Output the listing below verbatim, from its first line to its last.

* Raw data:
╭──

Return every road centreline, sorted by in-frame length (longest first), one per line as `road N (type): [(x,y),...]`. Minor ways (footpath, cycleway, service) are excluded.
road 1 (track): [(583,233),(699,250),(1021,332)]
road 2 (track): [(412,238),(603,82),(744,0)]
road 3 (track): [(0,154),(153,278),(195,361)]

╰──

* Solution to this exercise:
Return every road centreline, sorted by in-frame length (longest first), one per line as `road N (type): [(x,y),...]`. Minor ways (footpath, cycleway, service) are excluded.
road 1 (track): [(583,233),(699,250),(1021,332)]
road 2 (track): [(412,238),(603,82),(744,0)]
road 3 (track): [(0,154),(153,278),(195,361)]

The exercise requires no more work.